» **TASK PROMPT**
Needed from the data below: all lines that contain the word "lime".

(Before-and-after scene images)
______________________________
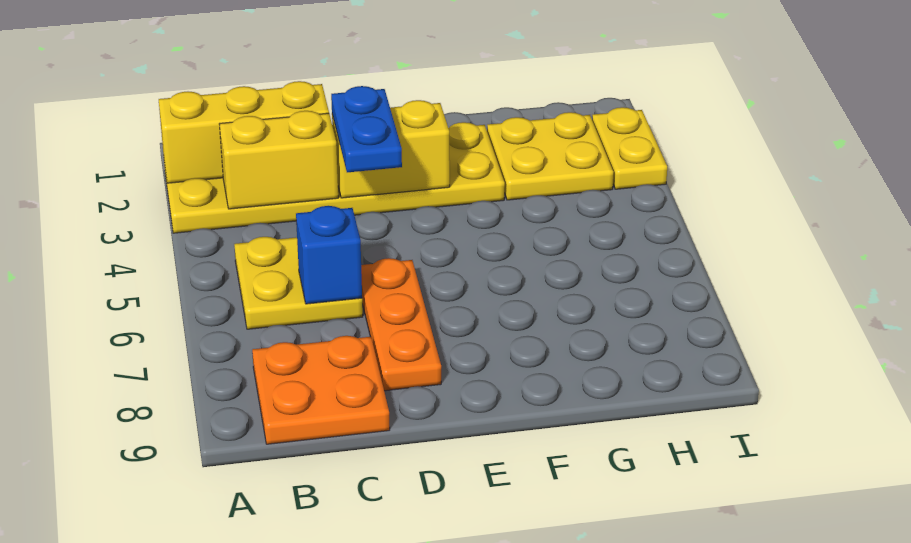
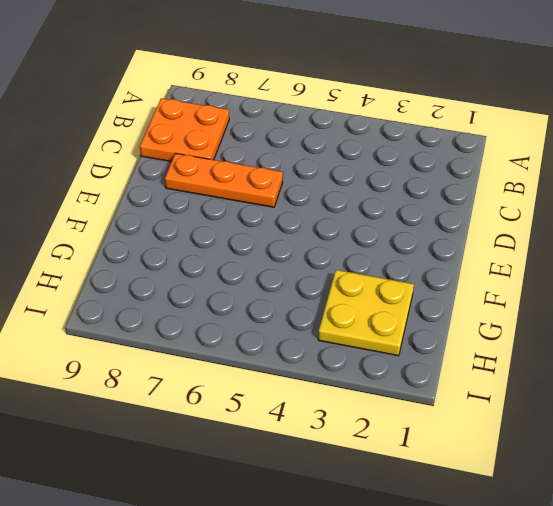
none -> yellow plate A2:F3 level 1
none -> yellow plate B5:C6 level 1

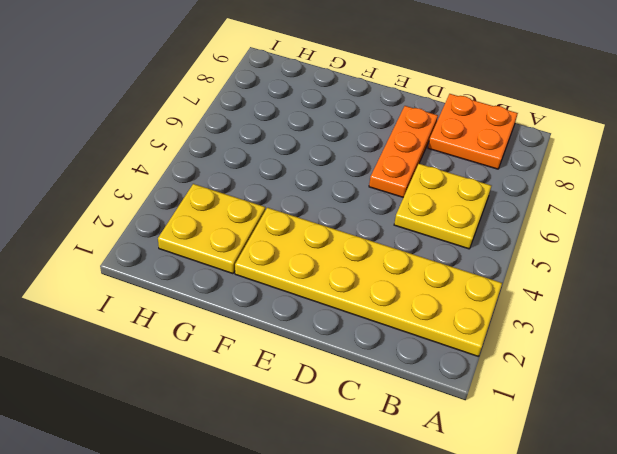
none -> yellow plate I2:I3 level 1
none -> yellow brick A2:C2 level 2

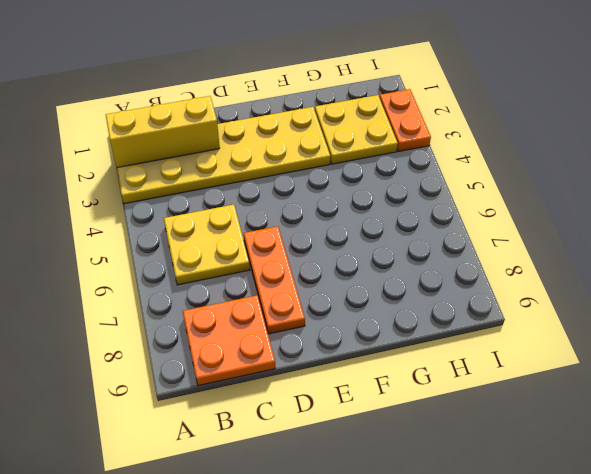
orange plate I2:I3 level 1 -> yellow plate I2:I3 level 1
none -> yellow brick B3:C3 level 2
none -> blue brick C6 level 2

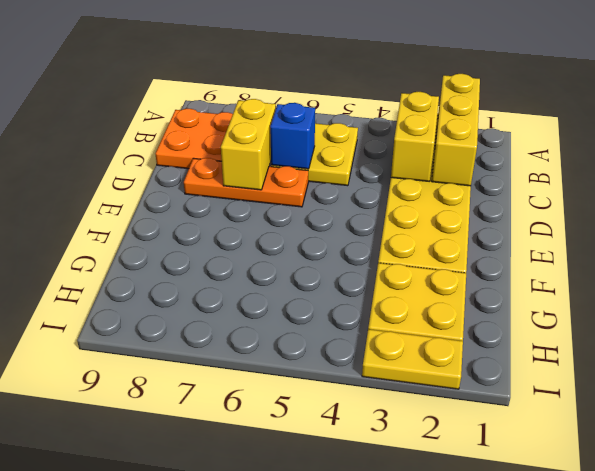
yellow brick C7:D7 level 2 -> yellow brick D3:E3 level 2
none -> blue plate D3:D4 level 3

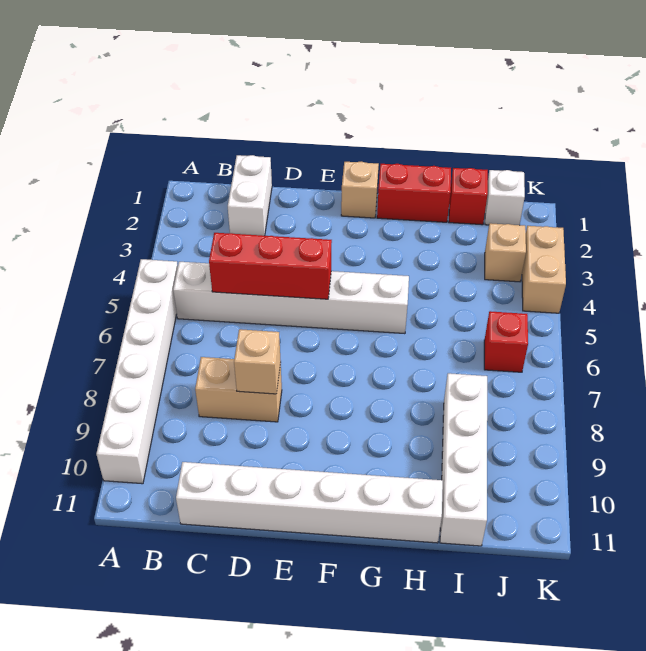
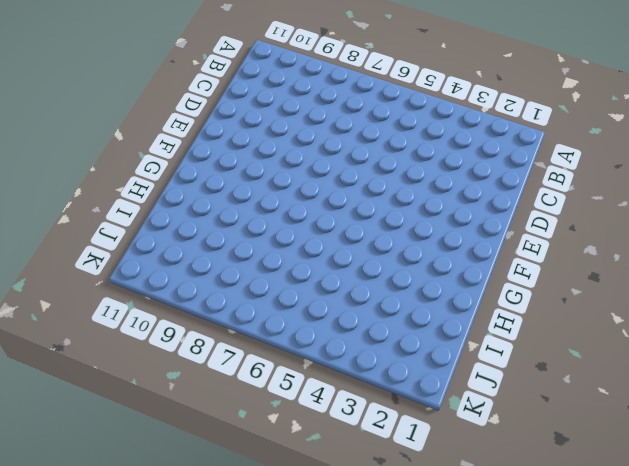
none -> white brick A5:A10 level 1
none -> white brick B5:G5 level 1
none -> white brick C1:C2 level 1

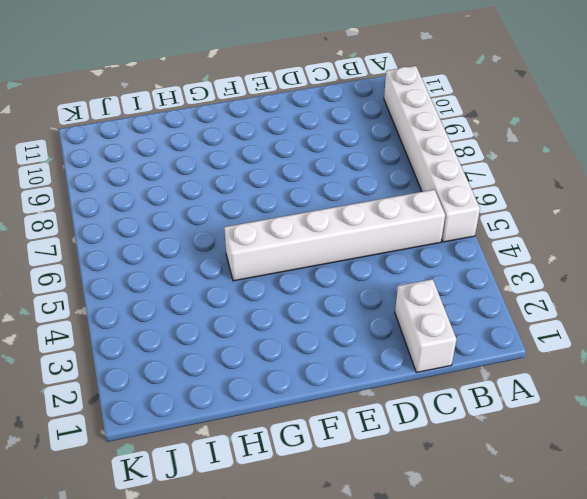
none -> tan brick C8:D8 level 1
none -> white brick C11:H11 level 1
none -> tan brick F1 level 1

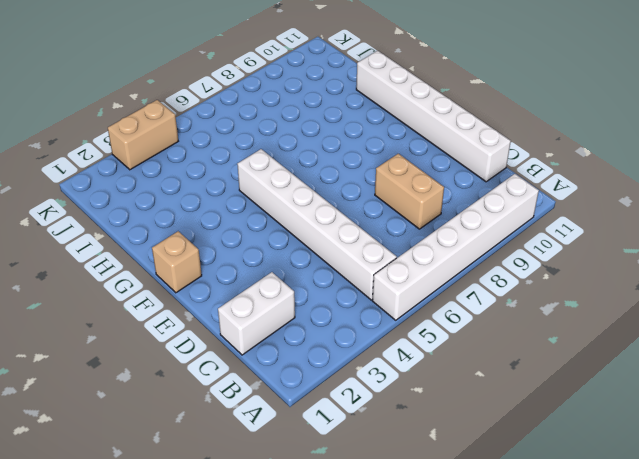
none -> red brick G1:H1 level 1
none -> red brick I1 level 1
none -> white brick I8:I11 level 1

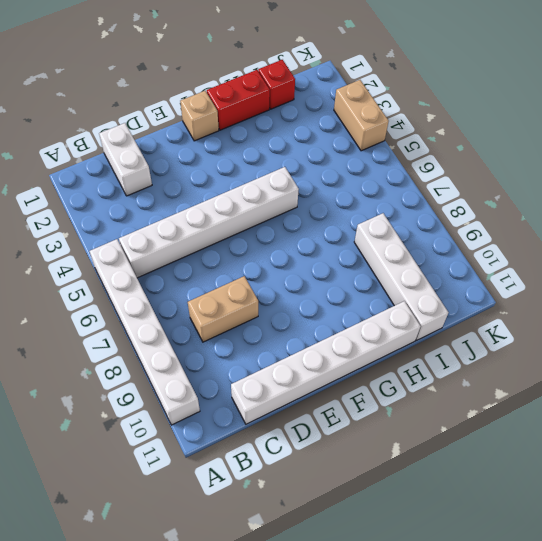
none -> white brick J1 level 1
none -> tan brick J3 level 1
none -> red brick J6 level 1

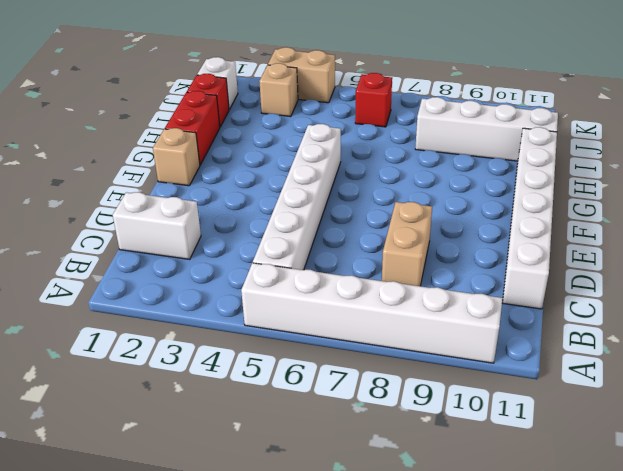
none -> red brick C5:E5 level 2
none -> tan brick D8 level 2

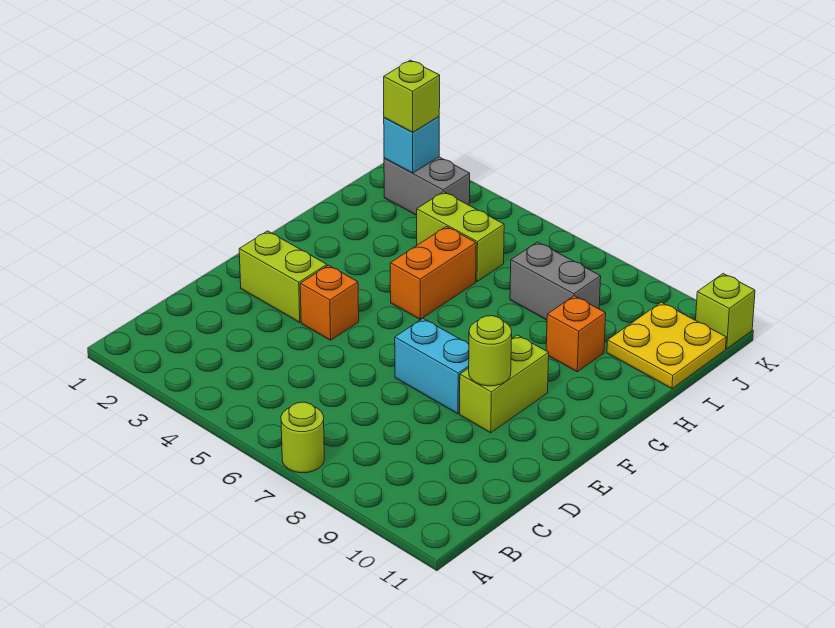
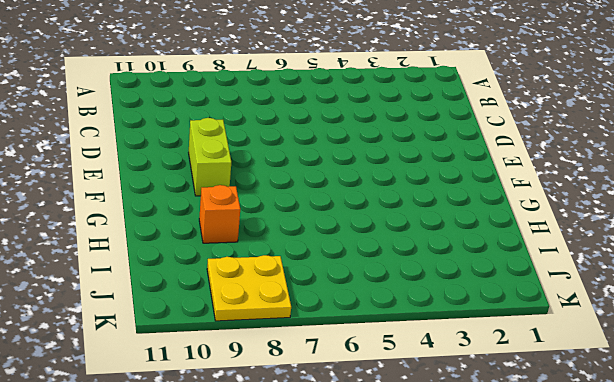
yellow plate J8:K9 level 1 -> yellow plate I10:J11 level 1
none -> lime round brick A7 level 1
none -> lime brick E2:E3 level 1
none -> orange brick E4 level 1

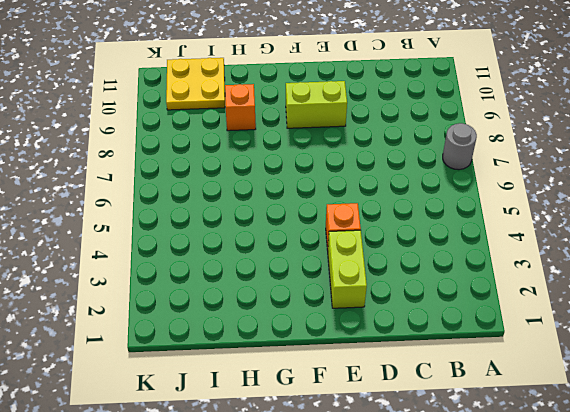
grey round brick A7 level 1 -> lime round brick A7 level 1
none -> cyan brick E7:E8 level 1
none -> orange brick G5:H5 level 1
none -> lime brick I4:I5 level 1

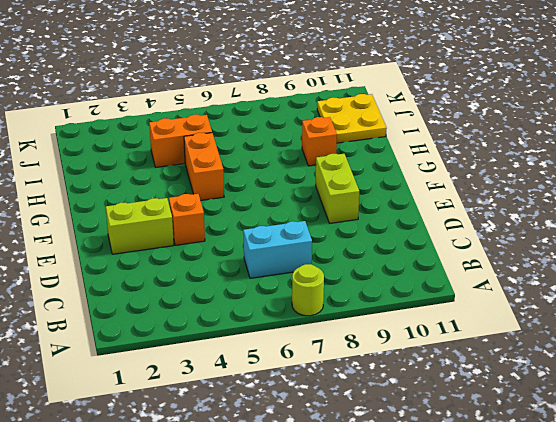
cyan brick C6:C7 level 1 -> cyan brick E7:E8 level 1
orange brick I4:I5 level 1 -> lime brick I4:I5 level 1
none -> grey brick I7:I8 level 1
none -> grey brick J2:J3 level 1
none -> lime brick K11 level 1

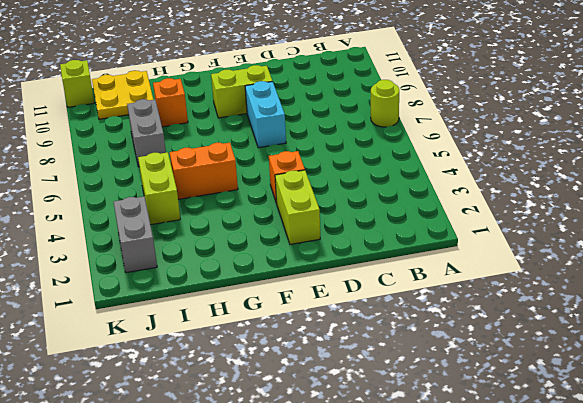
none -> lime round brick E9 level 2
none -> cyan brick J2 level 2
none -> lime brick J2 level 3

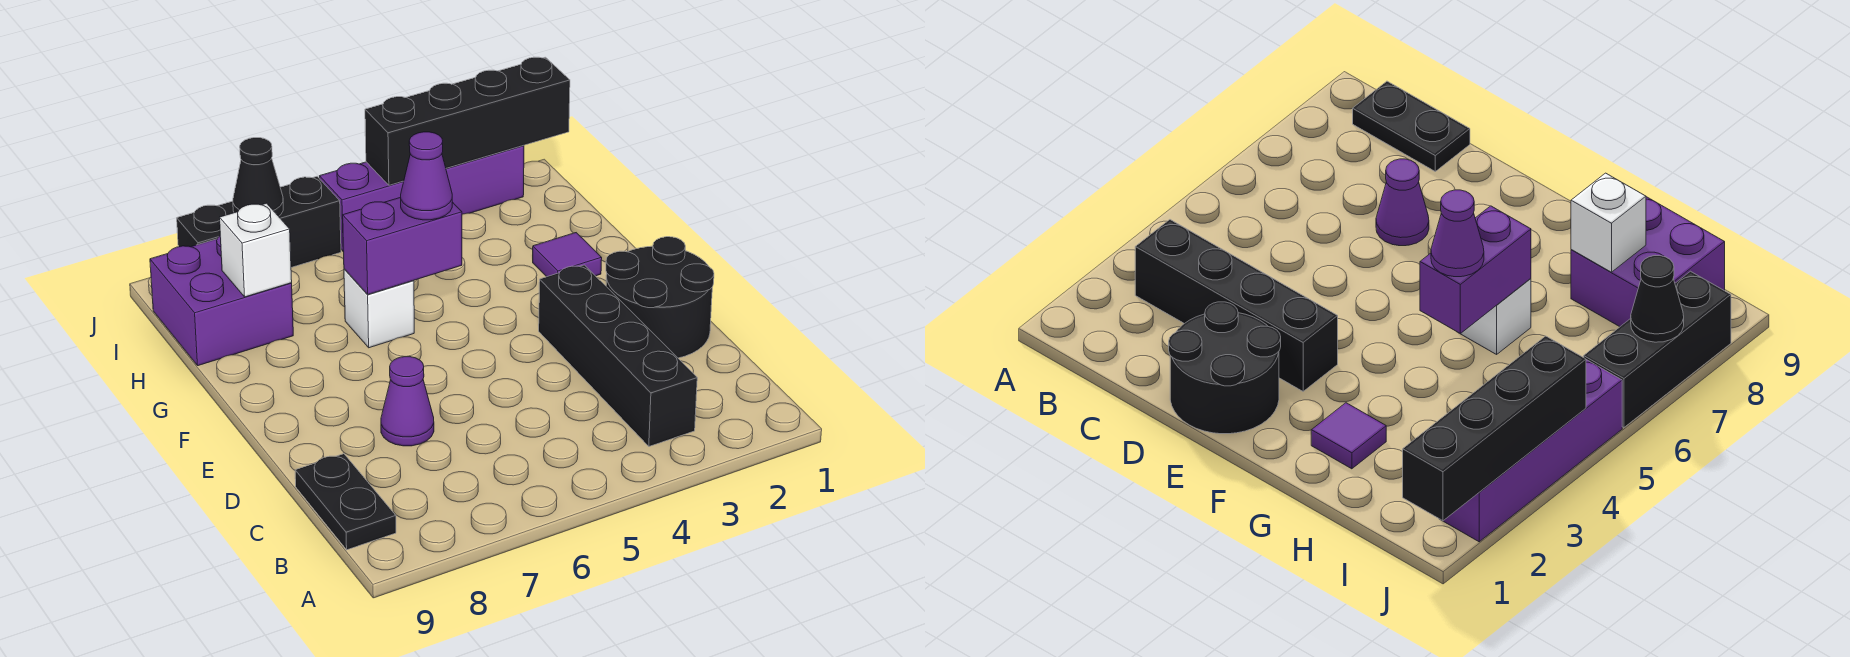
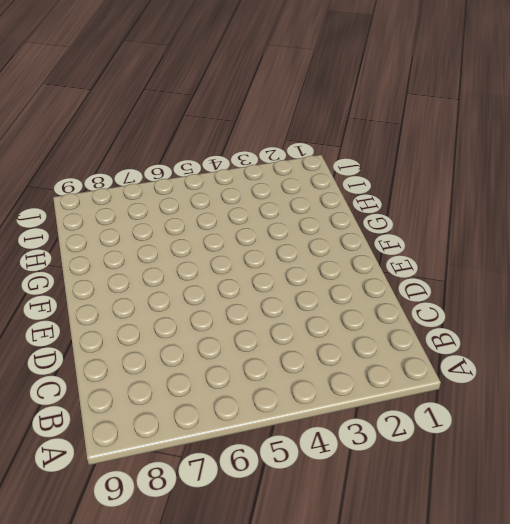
none -> black brick B3:E3 level 1
none -> black plate B9:C9 level 1
none -> black round brick D1:E2 level 1

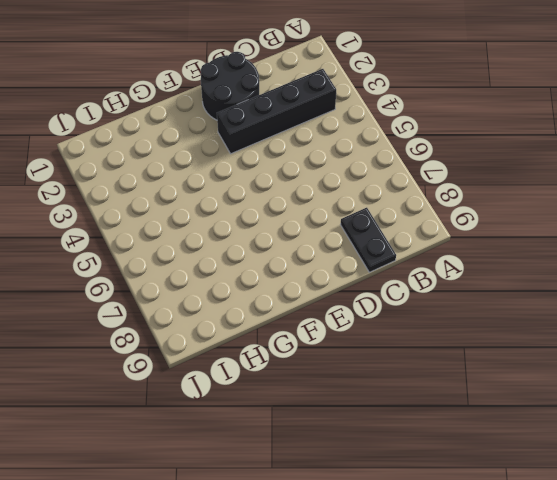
black plate C8:C9 level 1 -> black plate B9:C9 level 1
none -> purple cone D7 level 1
none -> purple tile G2 level 1
none -> white brick G6 level 1

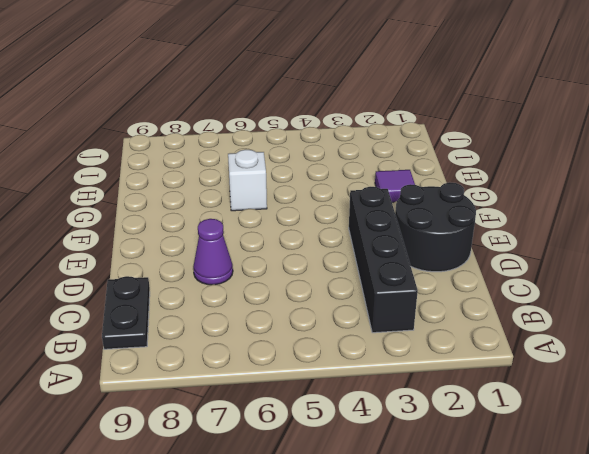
none -> purple brick H8:I9 level 1
none -> purple brick J2:J5 level 1
none -> black brick J6:J8 level 1

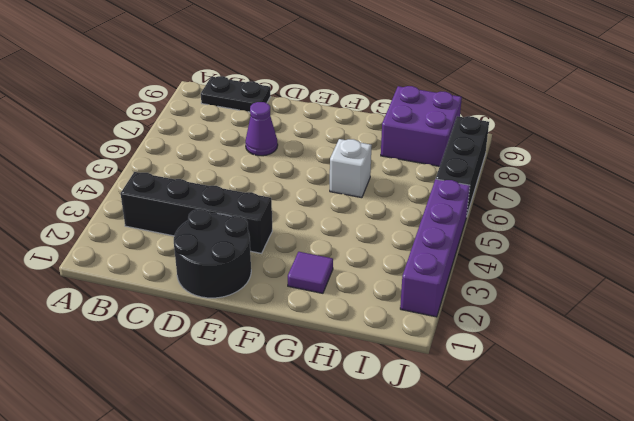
none -> purple brick G5:G6 level 2
none -> white brick H8 level 2
none -> black brick J1:J4 level 2

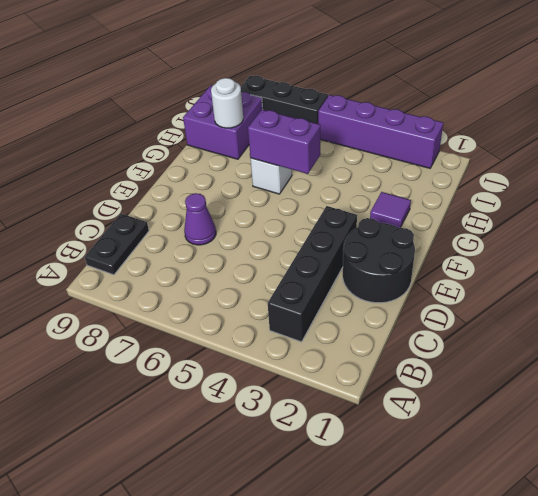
white round brick H8 level 2 -> white brick H8 level 2
none -> black brick J1:J4 level 2
none -> black cone J7 level 2
none -> purple cone G5 level 3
______________________________
» **ANSWER BOX**
none -> lime round brick A7 level 1
none -> lime brick E2:E3 level 1
grey round brick A7 level 1 -> lime round brick A7 level 1
none -> lime brick I4:I5 level 1
orange brick I4:I5 level 1 -> lime brick I4:I5 level 1
none -> lime brick K11 level 1
none -> lime round brick E9 level 2
none -> lime brick J2 level 3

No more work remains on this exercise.